Required task:
Copy the rows below word for word, from the first row through the row that contains "Gym: 5:30 -> 10:44", including both of those rows.

─── Recorded information

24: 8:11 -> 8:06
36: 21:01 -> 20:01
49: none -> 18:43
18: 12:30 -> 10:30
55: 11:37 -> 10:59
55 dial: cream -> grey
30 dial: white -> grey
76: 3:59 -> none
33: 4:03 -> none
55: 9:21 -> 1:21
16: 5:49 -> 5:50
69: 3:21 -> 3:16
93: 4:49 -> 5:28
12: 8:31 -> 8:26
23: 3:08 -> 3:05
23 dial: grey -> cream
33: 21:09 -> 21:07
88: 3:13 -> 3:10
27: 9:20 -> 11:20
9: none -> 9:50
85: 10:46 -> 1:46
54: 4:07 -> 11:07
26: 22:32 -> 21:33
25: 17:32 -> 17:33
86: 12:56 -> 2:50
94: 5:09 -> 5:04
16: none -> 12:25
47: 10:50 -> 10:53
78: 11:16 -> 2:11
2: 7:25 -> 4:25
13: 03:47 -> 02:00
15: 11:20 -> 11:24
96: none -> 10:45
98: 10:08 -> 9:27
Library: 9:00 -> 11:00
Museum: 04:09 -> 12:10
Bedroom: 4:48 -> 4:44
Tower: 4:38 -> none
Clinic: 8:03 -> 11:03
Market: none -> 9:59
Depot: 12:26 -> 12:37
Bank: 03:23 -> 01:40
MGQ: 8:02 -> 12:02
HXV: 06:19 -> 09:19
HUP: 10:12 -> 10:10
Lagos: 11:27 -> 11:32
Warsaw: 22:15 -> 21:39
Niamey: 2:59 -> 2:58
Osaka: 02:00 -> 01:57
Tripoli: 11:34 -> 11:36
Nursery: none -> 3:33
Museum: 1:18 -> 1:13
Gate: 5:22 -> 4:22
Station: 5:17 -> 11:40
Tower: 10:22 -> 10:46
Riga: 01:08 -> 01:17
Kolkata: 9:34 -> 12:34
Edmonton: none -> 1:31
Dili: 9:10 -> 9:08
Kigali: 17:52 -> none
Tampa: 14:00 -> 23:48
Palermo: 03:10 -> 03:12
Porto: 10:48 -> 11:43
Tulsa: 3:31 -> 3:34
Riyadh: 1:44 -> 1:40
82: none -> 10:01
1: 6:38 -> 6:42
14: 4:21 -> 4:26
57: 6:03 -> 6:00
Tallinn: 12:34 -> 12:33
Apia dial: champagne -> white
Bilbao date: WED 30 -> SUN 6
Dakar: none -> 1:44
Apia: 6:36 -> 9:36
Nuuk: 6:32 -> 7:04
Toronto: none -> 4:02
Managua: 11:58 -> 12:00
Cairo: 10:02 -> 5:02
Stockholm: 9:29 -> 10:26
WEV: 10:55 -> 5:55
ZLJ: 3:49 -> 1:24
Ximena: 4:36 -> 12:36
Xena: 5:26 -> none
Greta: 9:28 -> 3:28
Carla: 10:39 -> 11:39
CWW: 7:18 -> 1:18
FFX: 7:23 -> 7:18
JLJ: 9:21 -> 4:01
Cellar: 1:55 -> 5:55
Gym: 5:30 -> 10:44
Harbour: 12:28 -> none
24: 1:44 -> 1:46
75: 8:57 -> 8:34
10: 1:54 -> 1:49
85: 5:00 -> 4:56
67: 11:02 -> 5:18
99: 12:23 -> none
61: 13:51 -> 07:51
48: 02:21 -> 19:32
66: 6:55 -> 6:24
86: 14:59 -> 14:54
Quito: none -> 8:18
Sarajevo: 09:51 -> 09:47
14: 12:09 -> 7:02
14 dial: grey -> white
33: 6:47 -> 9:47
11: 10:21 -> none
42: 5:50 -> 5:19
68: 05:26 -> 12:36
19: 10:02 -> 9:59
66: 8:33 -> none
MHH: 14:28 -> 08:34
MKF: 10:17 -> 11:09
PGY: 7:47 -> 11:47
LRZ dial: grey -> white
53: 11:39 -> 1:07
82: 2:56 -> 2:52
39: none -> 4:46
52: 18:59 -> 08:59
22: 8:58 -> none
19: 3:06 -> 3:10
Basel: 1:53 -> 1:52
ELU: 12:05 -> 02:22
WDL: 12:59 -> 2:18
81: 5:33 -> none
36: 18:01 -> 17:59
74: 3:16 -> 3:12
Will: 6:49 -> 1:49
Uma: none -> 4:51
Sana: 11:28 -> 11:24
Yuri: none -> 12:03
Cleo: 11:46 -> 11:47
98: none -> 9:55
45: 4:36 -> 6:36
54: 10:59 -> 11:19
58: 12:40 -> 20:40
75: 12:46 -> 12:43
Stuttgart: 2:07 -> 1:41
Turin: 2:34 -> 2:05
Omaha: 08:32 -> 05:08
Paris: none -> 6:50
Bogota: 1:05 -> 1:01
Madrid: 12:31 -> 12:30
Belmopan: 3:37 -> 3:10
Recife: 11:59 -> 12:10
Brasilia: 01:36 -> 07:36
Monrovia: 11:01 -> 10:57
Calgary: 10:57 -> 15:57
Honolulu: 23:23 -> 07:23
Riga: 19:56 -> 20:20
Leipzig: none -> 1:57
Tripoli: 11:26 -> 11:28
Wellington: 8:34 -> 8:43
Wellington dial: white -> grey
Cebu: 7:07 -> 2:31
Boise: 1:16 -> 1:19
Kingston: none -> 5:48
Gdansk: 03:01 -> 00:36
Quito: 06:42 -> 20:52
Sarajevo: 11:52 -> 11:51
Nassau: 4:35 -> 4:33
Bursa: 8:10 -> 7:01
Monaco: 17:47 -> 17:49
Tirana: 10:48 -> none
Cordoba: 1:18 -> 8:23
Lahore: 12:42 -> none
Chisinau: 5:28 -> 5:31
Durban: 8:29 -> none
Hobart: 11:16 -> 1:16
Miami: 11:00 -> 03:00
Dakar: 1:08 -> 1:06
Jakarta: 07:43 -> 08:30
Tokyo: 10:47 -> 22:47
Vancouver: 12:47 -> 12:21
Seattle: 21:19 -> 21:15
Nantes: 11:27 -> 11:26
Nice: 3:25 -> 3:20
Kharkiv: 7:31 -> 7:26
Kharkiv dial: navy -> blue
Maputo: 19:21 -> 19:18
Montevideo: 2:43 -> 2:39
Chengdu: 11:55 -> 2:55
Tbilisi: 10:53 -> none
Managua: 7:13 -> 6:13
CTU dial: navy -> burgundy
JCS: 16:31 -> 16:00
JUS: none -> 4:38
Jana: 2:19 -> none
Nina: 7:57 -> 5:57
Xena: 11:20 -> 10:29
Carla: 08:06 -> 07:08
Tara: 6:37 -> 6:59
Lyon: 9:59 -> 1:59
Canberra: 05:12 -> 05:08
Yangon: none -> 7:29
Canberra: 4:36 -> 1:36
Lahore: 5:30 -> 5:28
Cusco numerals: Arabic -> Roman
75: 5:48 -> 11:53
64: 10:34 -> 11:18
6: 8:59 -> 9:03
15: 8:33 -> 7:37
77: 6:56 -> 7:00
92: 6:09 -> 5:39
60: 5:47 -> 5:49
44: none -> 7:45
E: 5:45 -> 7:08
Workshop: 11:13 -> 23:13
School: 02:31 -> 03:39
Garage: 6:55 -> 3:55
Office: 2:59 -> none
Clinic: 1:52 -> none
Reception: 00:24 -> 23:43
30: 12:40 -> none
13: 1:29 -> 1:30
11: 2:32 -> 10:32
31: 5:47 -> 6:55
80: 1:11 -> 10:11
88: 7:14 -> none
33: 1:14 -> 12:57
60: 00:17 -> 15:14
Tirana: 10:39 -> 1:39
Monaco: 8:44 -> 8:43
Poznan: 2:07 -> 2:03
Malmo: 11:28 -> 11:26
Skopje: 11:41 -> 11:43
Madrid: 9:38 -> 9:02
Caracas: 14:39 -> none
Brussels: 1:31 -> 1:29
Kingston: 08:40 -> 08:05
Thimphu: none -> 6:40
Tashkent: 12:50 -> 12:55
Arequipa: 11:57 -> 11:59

──────

Response:
24: 8:11 -> 8:06
36: 21:01 -> 20:01
49: none -> 18:43
18: 12:30 -> 10:30
55: 11:37 -> 10:59
55 dial: cream -> grey
30 dial: white -> grey
76: 3:59 -> none
33: 4:03 -> none
55: 9:21 -> 1:21
16: 5:49 -> 5:50
69: 3:21 -> 3:16
93: 4:49 -> 5:28
12: 8:31 -> 8:26
23: 3:08 -> 3:05
23 dial: grey -> cream
33: 21:09 -> 21:07
88: 3:13 -> 3:10
27: 9:20 -> 11:20
9: none -> 9:50
85: 10:46 -> 1:46
54: 4:07 -> 11:07
26: 22:32 -> 21:33
25: 17:32 -> 17:33
86: 12:56 -> 2:50
94: 5:09 -> 5:04
16: none -> 12:25
47: 10:50 -> 10:53
78: 11:16 -> 2:11
2: 7:25 -> 4:25
13: 03:47 -> 02:00
15: 11:20 -> 11:24
96: none -> 10:45
98: 10:08 -> 9:27
Library: 9:00 -> 11:00
Museum: 04:09 -> 12:10
Bedroom: 4:48 -> 4:44
Tower: 4:38 -> none
Clinic: 8:03 -> 11:03
Market: none -> 9:59
Depot: 12:26 -> 12:37
Bank: 03:23 -> 01:40
MGQ: 8:02 -> 12:02
HXV: 06:19 -> 09:19
HUP: 10:12 -> 10:10
Lagos: 11:27 -> 11:32
Warsaw: 22:15 -> 21:39
Niamey: 2:59 -> 2:58
Osaka: 02:00 -> 01:57
Tripoli: 11:34 -> 11:36
Nursery: none -> 3:33
Museum: 1:18 -> 1:13
Gate: 5:22 -> 4:22
Station: 5:17 -> 11:40
Tower: 10:22 -> 10:46
Riga: 01:08 -> 01:17
Kolkata: 9:34 -> 12:34
Edmonton: none -> 1:31
Dili: 9:10 -> 9:08
Kigali: 17:52 -> none
Tampa: 14:00 -> 23:48
Palermo: 03:10 -> 03:12
Porto: 10:48 -> 11:43
Tulsa: 3:31 -> 3:34
Riyadh: 1:44 -> 1:40
82: none -> 10:01
1: 6:38 -> 6:42
14: 4:21 -> 4:26
57: 6:03 -> 6:00
Tallinn: 12:34 -> 12:33
Apia dial: champagne -> white
Bilbao date: WED 30 -> SUN 6
Dakar: none -> 1:44
Apia: 6:36 -> 9:36
Nuuk: 6:32 -> 7:04
Toronto: none -> 4:02
Managua: 11:58 -> 12:00
Cairo: 10:02 -> 5:02
Stockholm: 9:29 -> 10:26
WEV: 10:55 -> 5:55
ZLJ: 3:49 -> 1:24
Ximena: 4:36 -> 12:36
Xena: 5:26 -> none
Greta: 9:28 -> 3:28
Carla: 10:39 -> 11:39
CWW: 7:18 -> 1:18
FFX: 7:23 -> 7:18
JLJ: 9:21 -> 4:01
Cellar: 1:55 -> 5:55
Gym: 5:30 -> 10:44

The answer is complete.